**Task details**
Using "donut" as the search string, find the matching lines below and copy them.

**Exercise data**

........

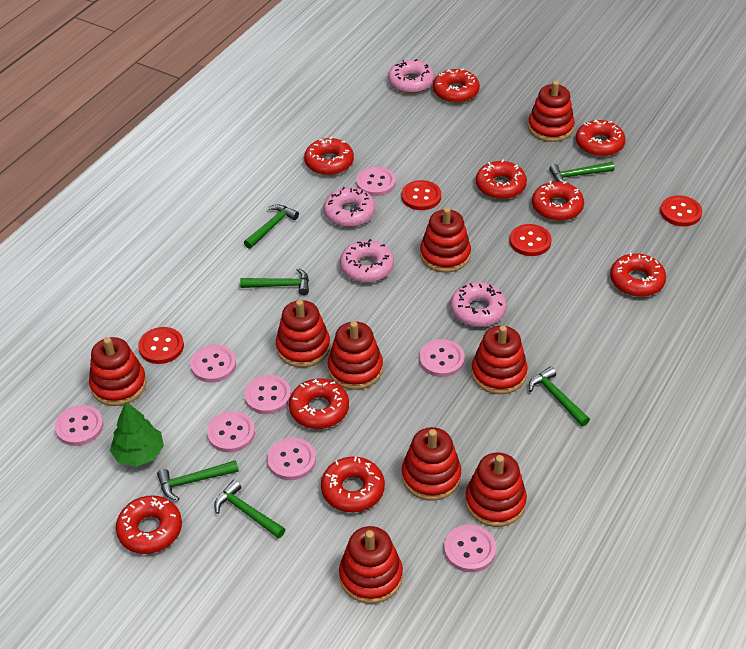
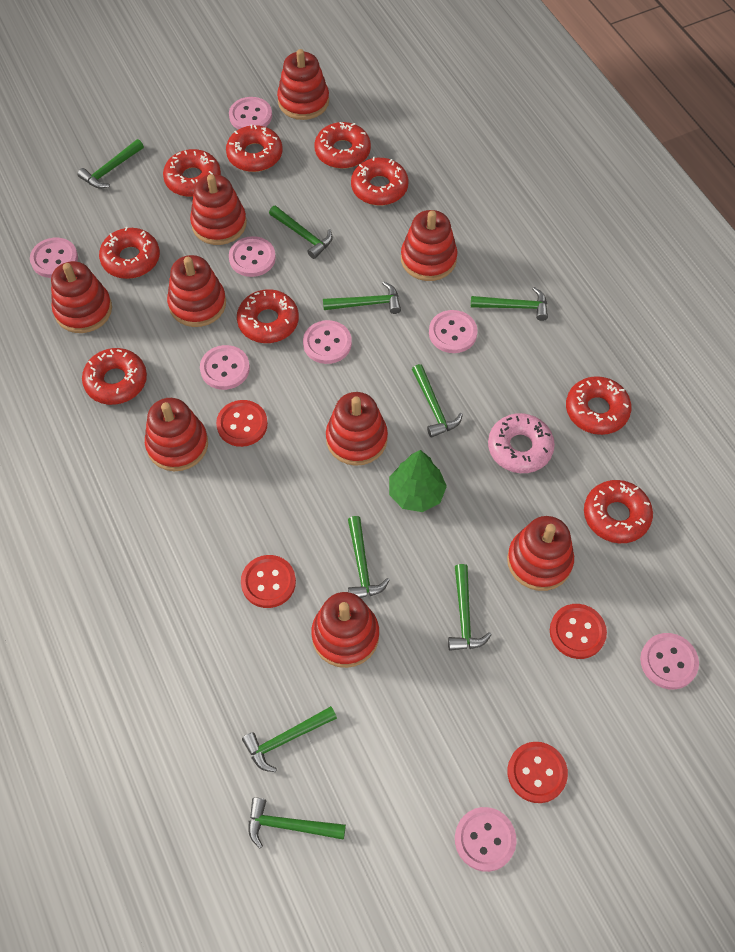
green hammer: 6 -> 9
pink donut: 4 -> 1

........

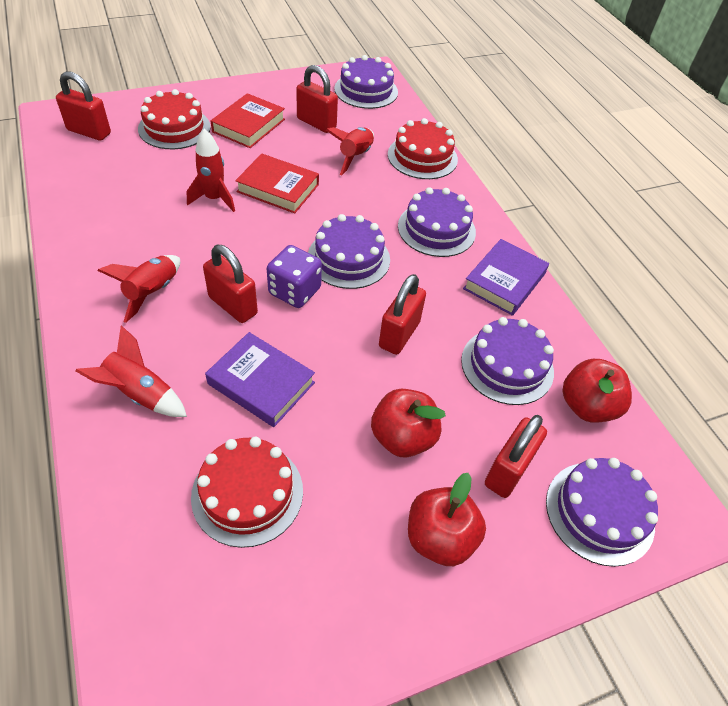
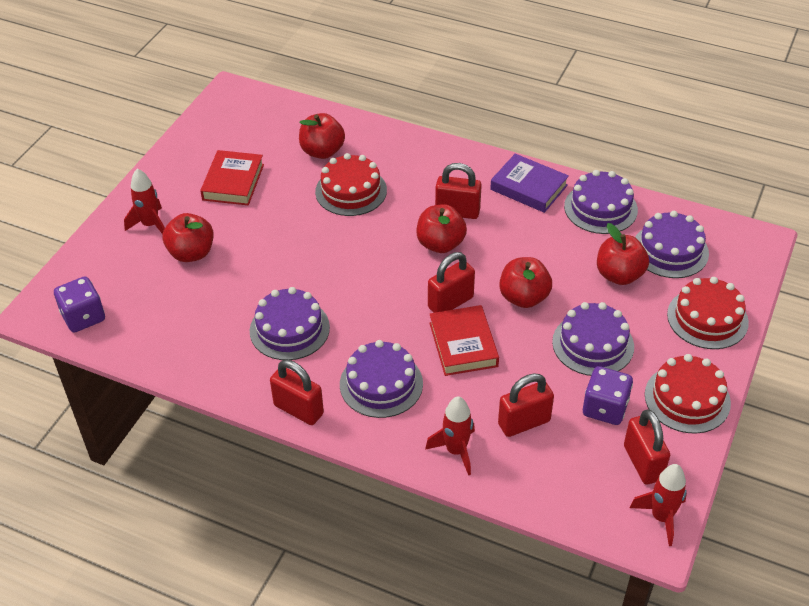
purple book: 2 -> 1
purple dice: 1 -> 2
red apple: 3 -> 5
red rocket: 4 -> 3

........

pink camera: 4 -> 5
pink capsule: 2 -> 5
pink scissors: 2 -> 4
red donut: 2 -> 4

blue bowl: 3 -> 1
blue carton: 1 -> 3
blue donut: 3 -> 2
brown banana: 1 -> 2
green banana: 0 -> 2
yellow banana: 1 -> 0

........

**Expected answer**
pink donut: 4 -> 1
red donut: 2 -> 4
blue donut: 3 -> 2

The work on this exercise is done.